====== Data under study ======

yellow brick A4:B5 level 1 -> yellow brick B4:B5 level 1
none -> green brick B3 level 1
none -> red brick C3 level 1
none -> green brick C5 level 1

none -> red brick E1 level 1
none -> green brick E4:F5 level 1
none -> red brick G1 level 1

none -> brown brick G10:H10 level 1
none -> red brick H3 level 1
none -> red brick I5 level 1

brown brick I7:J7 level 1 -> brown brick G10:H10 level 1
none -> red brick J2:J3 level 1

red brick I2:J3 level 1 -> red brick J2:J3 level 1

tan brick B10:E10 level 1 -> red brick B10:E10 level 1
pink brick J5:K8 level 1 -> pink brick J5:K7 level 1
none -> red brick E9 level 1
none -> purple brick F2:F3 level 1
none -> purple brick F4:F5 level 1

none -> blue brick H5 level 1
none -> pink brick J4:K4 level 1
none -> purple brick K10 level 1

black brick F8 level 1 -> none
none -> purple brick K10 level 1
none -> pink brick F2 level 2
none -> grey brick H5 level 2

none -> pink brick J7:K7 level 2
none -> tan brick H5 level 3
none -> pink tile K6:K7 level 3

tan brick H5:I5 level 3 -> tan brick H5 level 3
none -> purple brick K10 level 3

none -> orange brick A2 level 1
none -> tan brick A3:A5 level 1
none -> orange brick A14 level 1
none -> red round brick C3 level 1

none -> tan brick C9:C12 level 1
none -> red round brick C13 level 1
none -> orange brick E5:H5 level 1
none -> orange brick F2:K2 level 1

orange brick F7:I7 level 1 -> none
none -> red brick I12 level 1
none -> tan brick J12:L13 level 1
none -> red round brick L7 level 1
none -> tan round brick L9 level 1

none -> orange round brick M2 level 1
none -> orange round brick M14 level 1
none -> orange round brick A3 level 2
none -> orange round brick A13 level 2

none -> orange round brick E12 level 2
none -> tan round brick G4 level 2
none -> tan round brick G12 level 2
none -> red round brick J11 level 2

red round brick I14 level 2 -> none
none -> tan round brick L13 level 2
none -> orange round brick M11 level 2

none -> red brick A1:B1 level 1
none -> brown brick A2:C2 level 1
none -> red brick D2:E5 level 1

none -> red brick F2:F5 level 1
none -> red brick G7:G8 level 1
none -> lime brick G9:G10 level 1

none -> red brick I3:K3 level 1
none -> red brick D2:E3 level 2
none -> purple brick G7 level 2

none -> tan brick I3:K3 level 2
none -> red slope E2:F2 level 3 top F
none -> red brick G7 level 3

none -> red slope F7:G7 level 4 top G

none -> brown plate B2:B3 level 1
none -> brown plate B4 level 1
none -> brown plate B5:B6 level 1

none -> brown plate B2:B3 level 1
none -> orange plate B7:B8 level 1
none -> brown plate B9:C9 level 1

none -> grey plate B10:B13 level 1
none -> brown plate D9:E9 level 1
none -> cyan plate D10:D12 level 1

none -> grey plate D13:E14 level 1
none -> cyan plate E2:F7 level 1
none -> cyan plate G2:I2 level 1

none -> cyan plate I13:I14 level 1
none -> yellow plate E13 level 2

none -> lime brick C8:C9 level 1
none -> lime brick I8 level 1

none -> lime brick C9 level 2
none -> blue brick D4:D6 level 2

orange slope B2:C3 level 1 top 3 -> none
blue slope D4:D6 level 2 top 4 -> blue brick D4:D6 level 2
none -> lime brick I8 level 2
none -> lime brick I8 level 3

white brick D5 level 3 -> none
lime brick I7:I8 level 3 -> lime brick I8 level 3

======

[Problem to solve]:
What is needed is a word-for-word copy of all the material.

[Solution to the exercise]:
yellow brick A4:B5 level 1 -> yellow brick B4:B5 level 1
none -> green brick B3 level 1
none -> red brick C3 level 1
none -> green brick C5 level 1

none -> red brick E1 level 1
none -> green brick E4:F5 level 1
none -> red brick G1 level 1

none -> brown brick G10:H10 level 1
none -> red brick H3 level 1
none -> red brick I5 level 1

brown brick I7:J7 level 1 -> brown brick G10:H10 level 1
none -> red brick J2:J3 level 1

red brick I2:J3 level 1 -> red brick J2:J3 level 1

tan brick B10:E10 level 1 -> red brick B10:E10 level 1
pink brick J5:K8 level 1 -> pink brick J5:K7 level 1
none -> red brick E9 level 1
none -> purple brick F2:F3 level 1
none -> purple brick F4:F5 level 1

none -> blue brick H5 level 1
none -> pink brick J4:K4 level 1
none -> purple brick K10 level 1

black brick F8 level 1 -> none
none -> purple brick K10 level 1
none -> pink brick F2 level 2
none -> grey brick H5 level 2

none -> pink brick J7:K7 level 2
none -> tan brick H5 level 3
none -> pink tile K6:K7 level 3

tan brick H5:I5 level 3 -> tan brick H5 level 3
none -> purple brick K10 level 3

none -> orange brick A2 level 1
none -> tan brick A3:A5 level 1
none -> orange brick A14 level 1
none -> red round brick C3 level 1

none -> tan brick C9:C12 level 1
none -> red round brick C13 level 1
none -> orange brick E5:H5 level 1
none -> orange brick F2:K2 level 1

orange brick F7:I7 level 1 -> none
none -> red brick I12 level 1
none -> tan brick J12:L13 level 1
none -> red round brick L7 level 1
none -> tan round brick L9 level 1

none -> orange round brick M2 level 1
none -> orange round brick M14 level 1
none -> orange round brick A3 level 2
none -> orange round brick A13 level 2

none -> orange round brick E12 level 2
none -> tan round brick G4 level 2
none -> tan round brick G12 level 2
none -> red round brick J11 level 2

red round brick I14 level 2 -> none
none -> tan round brick L13 level 2
none -> orange round brick M11 level 2

none -> red brick A1:B1 level 1
none -> brown brick A2:C2 level 1
none -> red brick D2:E5 level 1

none -> red brick F2:F5 level 1
none -> red brick G7:G8 level 1
none -> lime brick G9:G10 level 1

none -> red brick I3:K3 level 1
none -> red brick D2:E3 level 2
none -> purple brick G7 level 2

none -> tan brick I3:K3 level 2
none -> red slope E2:F2 level 3 top F
none -> red brick G7 level 3

none -> red slope F7:G7 level 4 top G

none -> brown plate B2:B3 level 1
none -> brown plate B4 level 1
none -> brown plate B5:B6 level 1

none -> brown plate B2:B3 level 1
none -> orange plate B7:B8 level 1
none -> brown plate B9:C9 level 1

none -> grey plate B10:B13 level 1
none -> brown plate D9:E9 level 1
none -> cyan plate D10:D12 level 1

none -> grey plate D13:E14 level 1
none -> cyan plate E2:F7 level 1
none -> cyan plate G2:I2 level 1

none -> cyan plate I13:I14 level 1
none -> yellow plate E13 level 2

none -> lime brick C8:C9 level 1
none -> lime brick I8 level 1

none -> lime brick C9 level 2
none -> blue brick D4:D6 level 2

orange slope B2:C3 level 1 top 3 -> none
blue slope D4:D6 level 2 top 4 -> blue brick D4:D6 level 2
none -> lime brick I8 level 2
none -> lime brick I8 level 3

white brick D5 level 3 -> none
lime brick I7:I8 level 3 -> lime brick I8 level 3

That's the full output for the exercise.